> **PROBLEM DETAILS**:
Exactly how many lines in this material contain the string "cone"? Reply with the number alone.

(GIVEN DATA)

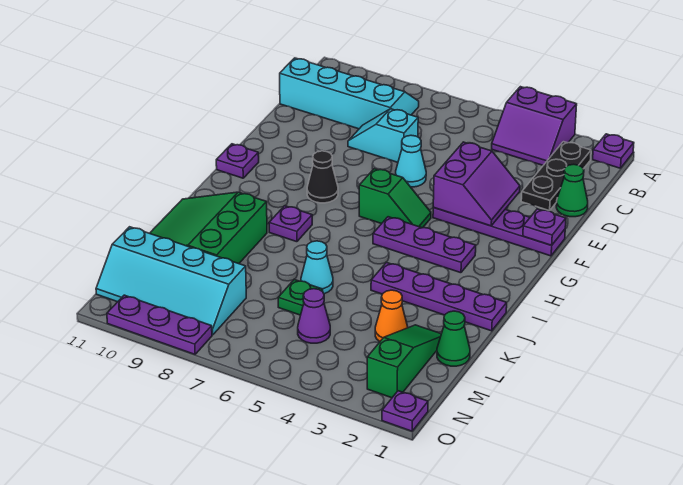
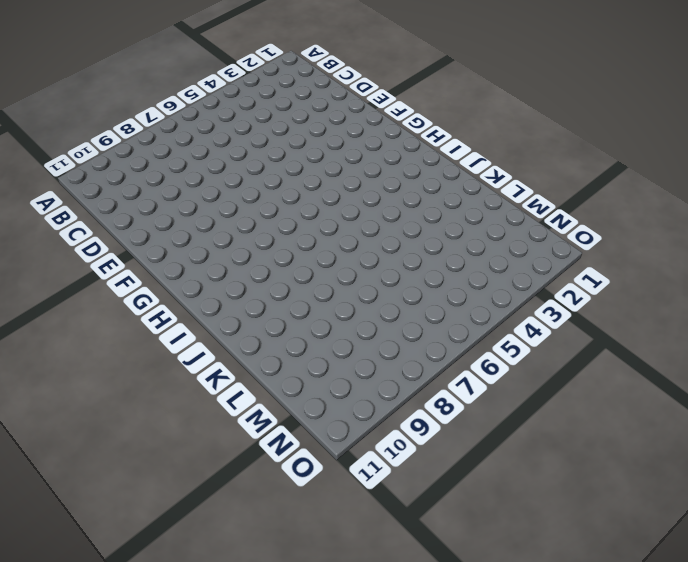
none -> purple plate A1 level 1
none -> purple slope A3:B4 level 1 top A
none -> black plate B2:D2 level 1

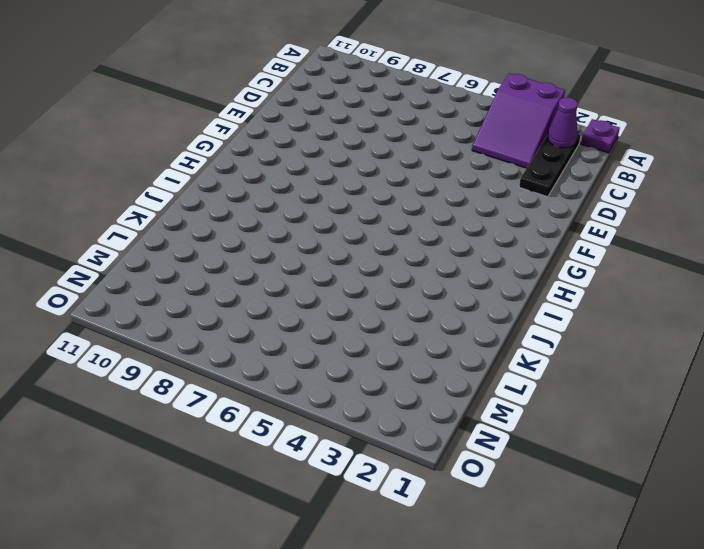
purple slope A3:C4 level 1 top A -> purple slope A3:B4 level 1 top A
purple cone B2 level 2 -> purple cone M5 level 1
none -> cyan slope B8:C11 level 1 top C
none -> green cone D1 level 1
none -> cyan slope D7:D8 level 1 top 7

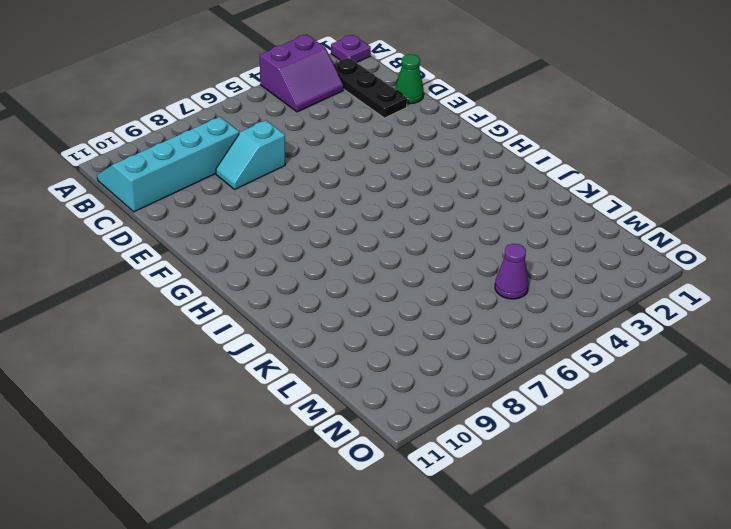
none -> cyan cone E6 level 1
none -> purple plate F1:F4 level 1
none -> green slope G5:G6 level 1 top 6

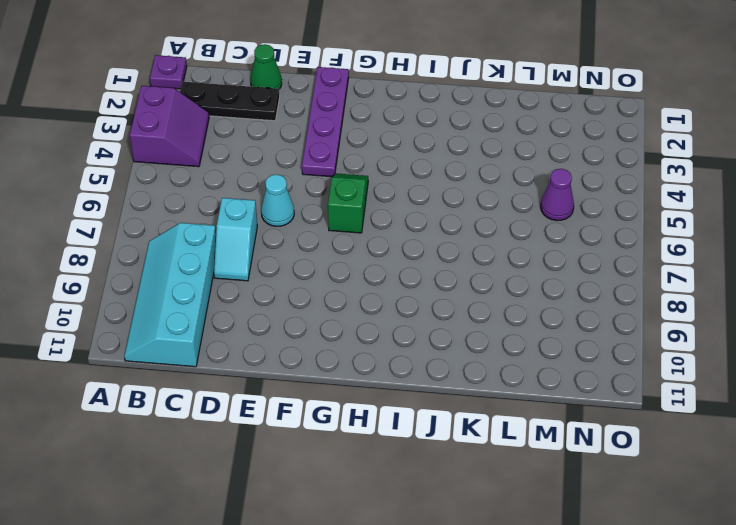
none -> black cone G8 level 1
none -> purple plate G11 level 1
none -> purple plate H3:H5 level 1

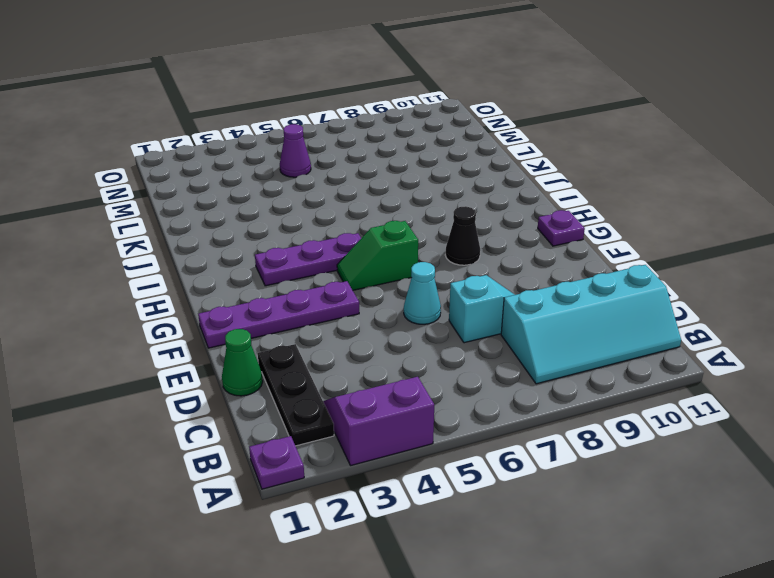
none -> purple plate I8 level 1
none -> purple plate J1:J4 level 1
none -> green slope J9:L11 level 1 top 9

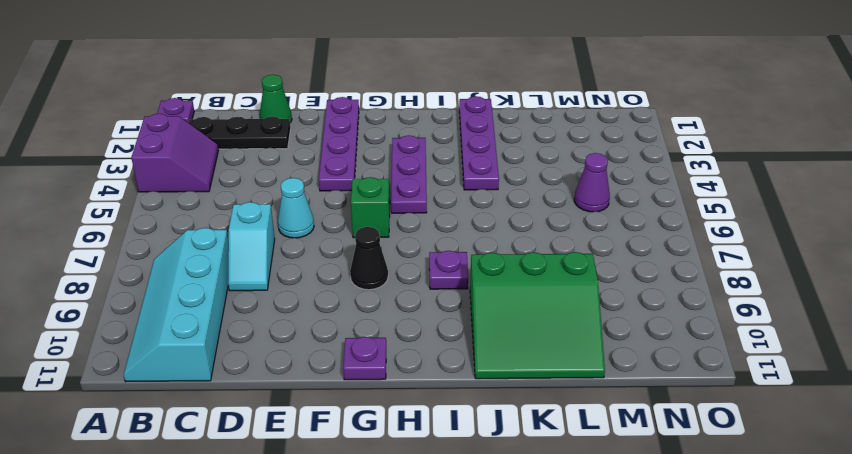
none -> cyan cone K6 level 1
none -> green cone L1 level 1
none -> green slope L2:N2 level 1 top N

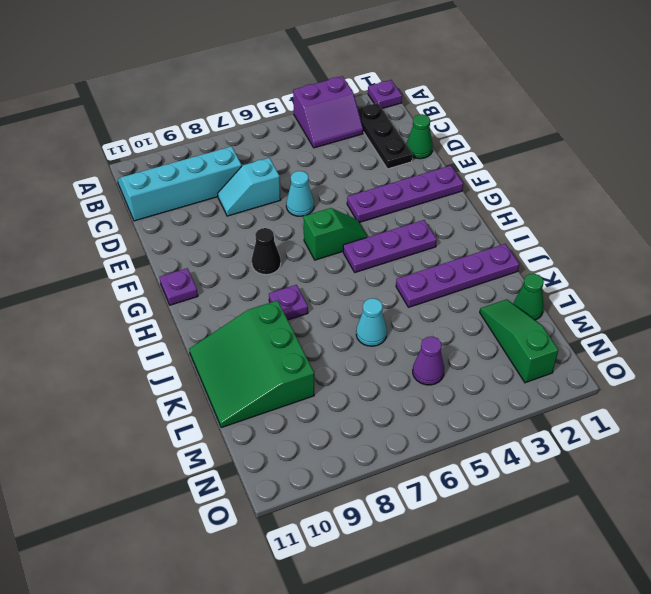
none -> orange cone L3 level 1
none -> green plate L6 level 1
none -> cyan slope M8:N11 level 1 top M

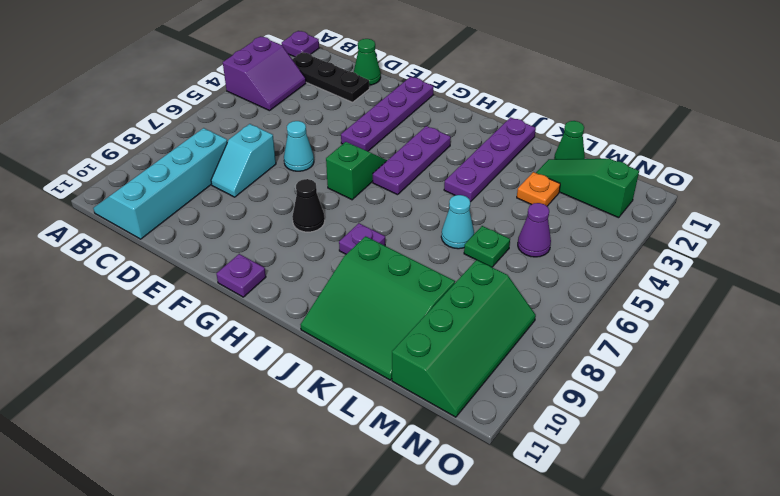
orange plate L3 level 1 -> orange cone L3 level 1
green slope M8:N11 level 1 top M -> cyan slope M8:N11 level 1 top M
none -> purple plate O1 level 1
none -> purple plate O8:O10 level 1
none -> purple slope E3:F4 level 2 top 4

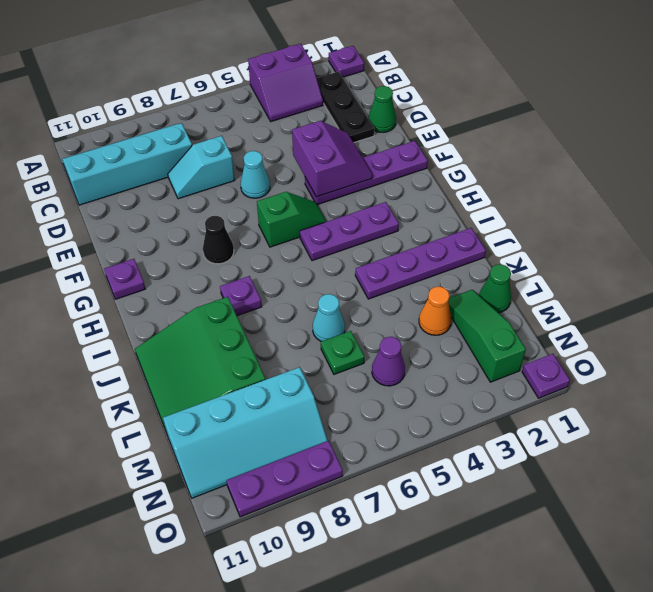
none -> purple plate F1 level 2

(End GIVEN DATA)

> **RESPONSE AREA**:
8